Extract every line of text from the material below verbatim, and leave the pictures out of your answer.

Source data:
:::
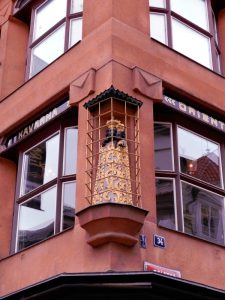
The height and width of the screenshot is (300, 225). I want to click on statue base, so click(x=91, y=210), click(x=134, y=212), click(x=127, y=232), click(x=99, y=231).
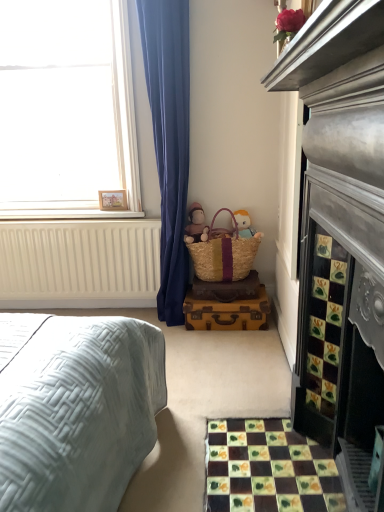
You are a GUI agent. You are given a task and a screenshot of the screen. Output one action in this format:
    pyautogui.click(x=<x>, y=<y>)
    Task: Click on the vacant space to the left of wooden frame at upper left
    
    Given the screenshot: What is the action you would take?
    pyautogui.click(x=85, y=210)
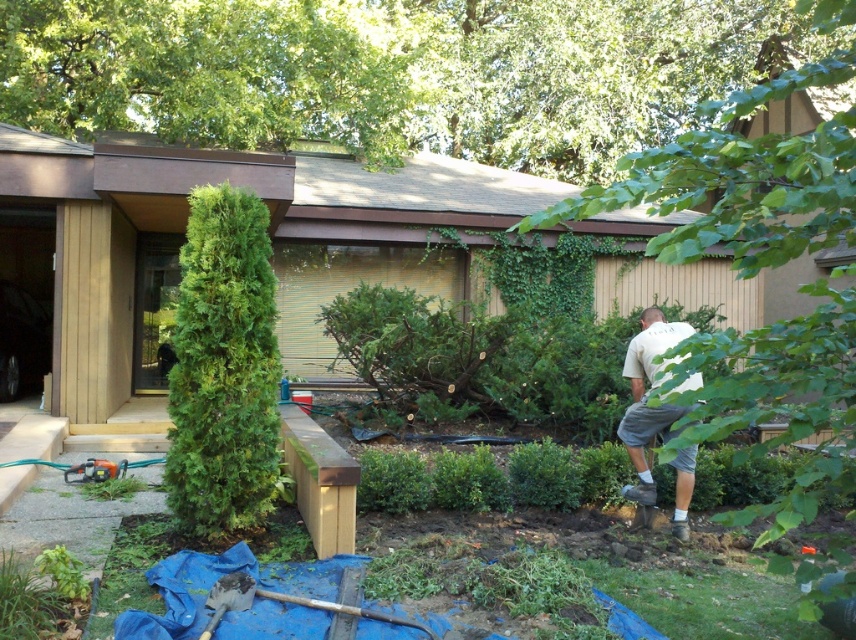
:::
_Answer to the exercise_.
The height and width of the screenshot is (300, 225). I want to click on statue base, so click(x=91, y=210), click(x=134, y=212), click(x=127, y=232), click(x=99, y=231).
You are a GUI agent. You are given a task and a screenshot of the screen. Output one action in this format:
    pyautogui.click(x=<x>, y=<y>)
    Task: Click on the vacant space to the left of wooden frame at upper left
    
    Given the screenshot: What is the action you would take?
    pyautogui.click(x=85, y=210)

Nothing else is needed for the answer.